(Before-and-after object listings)
= Beginning of Section =
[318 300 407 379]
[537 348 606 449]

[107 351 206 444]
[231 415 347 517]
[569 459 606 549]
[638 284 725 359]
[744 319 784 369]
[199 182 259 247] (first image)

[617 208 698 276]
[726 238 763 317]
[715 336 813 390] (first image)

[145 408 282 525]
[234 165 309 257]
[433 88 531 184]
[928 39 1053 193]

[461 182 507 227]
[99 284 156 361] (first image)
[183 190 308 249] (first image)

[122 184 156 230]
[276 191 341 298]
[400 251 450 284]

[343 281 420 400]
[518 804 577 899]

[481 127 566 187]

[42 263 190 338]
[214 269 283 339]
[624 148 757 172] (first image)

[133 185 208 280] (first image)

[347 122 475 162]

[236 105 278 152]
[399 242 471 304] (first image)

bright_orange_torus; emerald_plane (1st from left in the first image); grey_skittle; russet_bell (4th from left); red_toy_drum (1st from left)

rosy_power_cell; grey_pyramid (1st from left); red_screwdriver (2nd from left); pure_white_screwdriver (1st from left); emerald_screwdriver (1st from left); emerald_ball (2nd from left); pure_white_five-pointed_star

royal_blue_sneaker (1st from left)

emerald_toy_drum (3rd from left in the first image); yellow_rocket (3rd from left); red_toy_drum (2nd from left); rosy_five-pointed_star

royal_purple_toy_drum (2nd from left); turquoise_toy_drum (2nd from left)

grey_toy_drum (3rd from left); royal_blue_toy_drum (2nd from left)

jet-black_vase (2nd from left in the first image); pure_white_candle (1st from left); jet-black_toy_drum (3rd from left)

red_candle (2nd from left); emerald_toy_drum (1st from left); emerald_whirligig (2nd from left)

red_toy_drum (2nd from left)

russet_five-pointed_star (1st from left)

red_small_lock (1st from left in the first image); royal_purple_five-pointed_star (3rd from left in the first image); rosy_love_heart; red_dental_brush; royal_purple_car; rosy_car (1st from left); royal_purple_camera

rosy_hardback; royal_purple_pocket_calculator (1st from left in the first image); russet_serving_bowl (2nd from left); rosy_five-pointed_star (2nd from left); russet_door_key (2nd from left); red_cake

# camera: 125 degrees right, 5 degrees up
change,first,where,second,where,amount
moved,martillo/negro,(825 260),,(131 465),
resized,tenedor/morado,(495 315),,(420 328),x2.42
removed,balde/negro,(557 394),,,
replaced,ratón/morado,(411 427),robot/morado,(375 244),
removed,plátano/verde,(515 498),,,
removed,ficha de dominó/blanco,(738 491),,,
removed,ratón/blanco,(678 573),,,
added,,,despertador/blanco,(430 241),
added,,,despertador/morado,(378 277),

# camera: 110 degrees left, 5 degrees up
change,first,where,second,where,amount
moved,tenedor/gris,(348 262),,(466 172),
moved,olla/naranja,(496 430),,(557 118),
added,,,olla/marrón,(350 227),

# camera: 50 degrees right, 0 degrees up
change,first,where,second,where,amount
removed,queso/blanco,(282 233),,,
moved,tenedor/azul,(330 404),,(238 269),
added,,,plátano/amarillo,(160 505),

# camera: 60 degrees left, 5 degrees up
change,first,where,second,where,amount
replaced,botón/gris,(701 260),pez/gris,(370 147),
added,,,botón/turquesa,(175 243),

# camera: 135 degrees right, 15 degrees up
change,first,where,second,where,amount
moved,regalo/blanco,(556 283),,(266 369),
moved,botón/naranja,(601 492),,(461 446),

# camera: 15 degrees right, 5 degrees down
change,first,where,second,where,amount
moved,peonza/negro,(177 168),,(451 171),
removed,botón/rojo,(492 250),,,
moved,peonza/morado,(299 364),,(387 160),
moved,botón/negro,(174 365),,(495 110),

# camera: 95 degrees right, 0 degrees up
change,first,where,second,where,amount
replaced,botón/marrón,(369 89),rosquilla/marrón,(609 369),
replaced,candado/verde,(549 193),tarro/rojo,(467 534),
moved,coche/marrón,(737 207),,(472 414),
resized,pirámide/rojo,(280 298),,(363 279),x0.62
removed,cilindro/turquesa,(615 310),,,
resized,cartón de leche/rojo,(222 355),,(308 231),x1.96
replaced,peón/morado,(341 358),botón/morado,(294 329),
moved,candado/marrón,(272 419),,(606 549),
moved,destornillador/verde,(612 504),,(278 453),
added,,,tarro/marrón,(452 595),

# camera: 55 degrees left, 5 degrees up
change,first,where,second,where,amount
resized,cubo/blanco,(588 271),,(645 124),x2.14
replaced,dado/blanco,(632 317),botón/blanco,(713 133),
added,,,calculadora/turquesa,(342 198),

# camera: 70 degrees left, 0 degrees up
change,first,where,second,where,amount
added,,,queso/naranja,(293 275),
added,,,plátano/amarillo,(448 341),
= End of Section =
If a line in the records contains the string "ratón", include it in the count; report that count alone.

FINISHED TASK. 2